YOUR GOAL => Search the entries below for "none", and copy each line where it appears.

PROVIDED INFORMATION =>

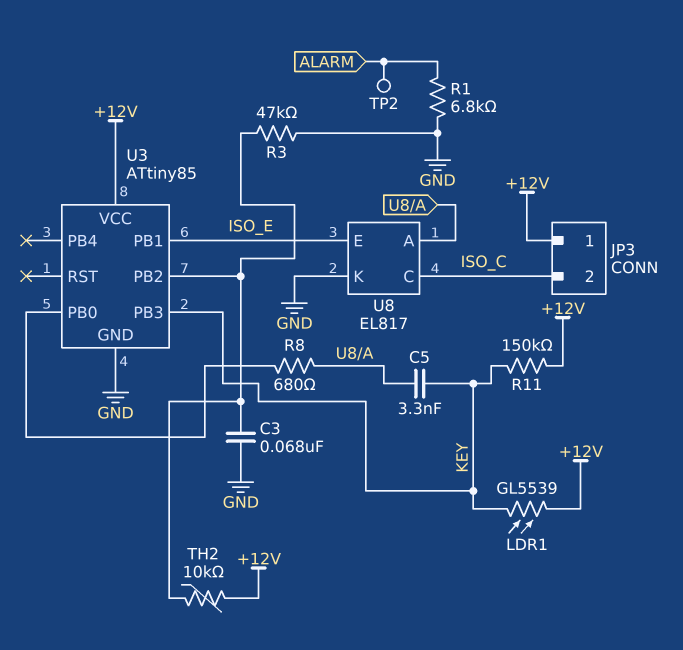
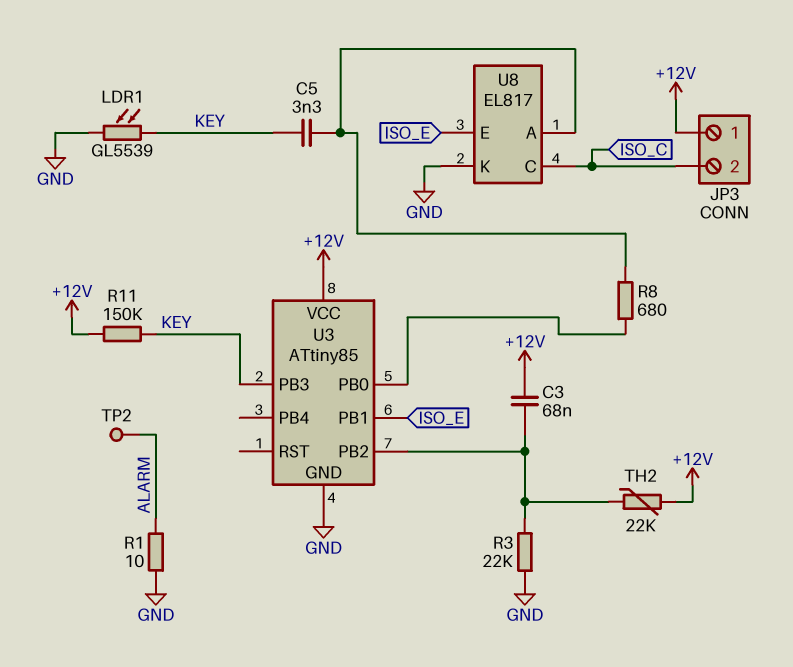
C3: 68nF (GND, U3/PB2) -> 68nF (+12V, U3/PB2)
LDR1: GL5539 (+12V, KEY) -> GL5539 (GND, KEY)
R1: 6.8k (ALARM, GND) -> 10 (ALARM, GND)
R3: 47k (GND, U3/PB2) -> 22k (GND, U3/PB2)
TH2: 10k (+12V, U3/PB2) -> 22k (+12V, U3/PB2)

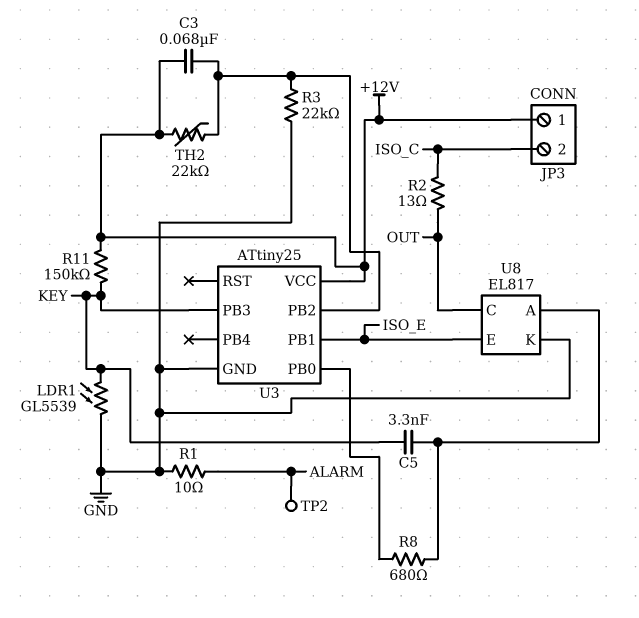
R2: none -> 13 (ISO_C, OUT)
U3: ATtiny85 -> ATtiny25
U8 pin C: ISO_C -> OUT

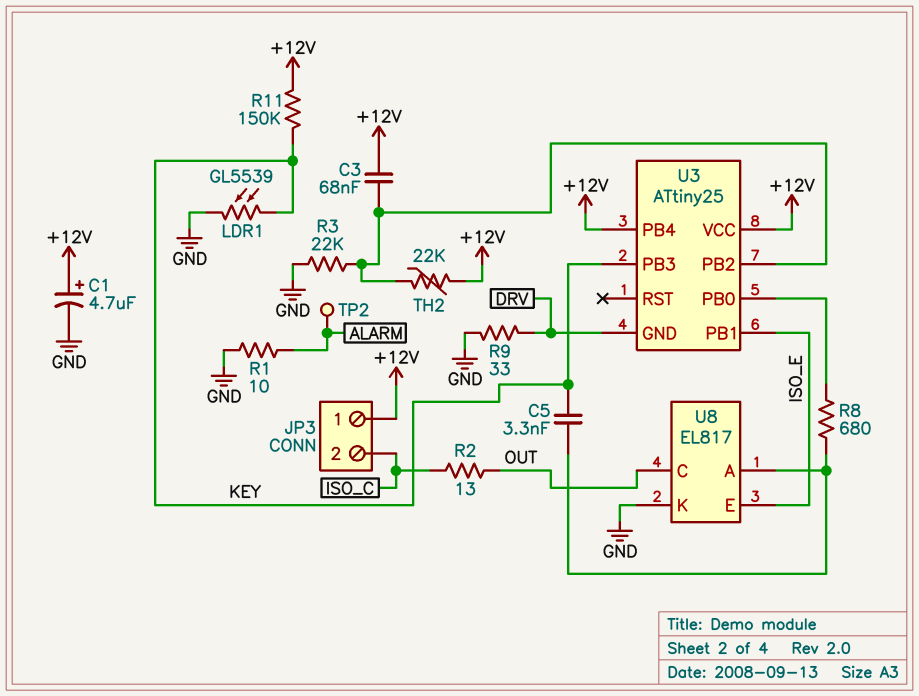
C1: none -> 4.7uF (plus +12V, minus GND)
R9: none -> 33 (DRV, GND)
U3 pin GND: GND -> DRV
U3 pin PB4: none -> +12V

ANSWER TO THIS EXERCISE =>
R2: none -> 13 (ISO_C, OUT)
C1: none -> 4.7uF (plus +12V, minus GND)
R9: none -> 33 (DRV, GND)
U3 pin PB4: none -> +12V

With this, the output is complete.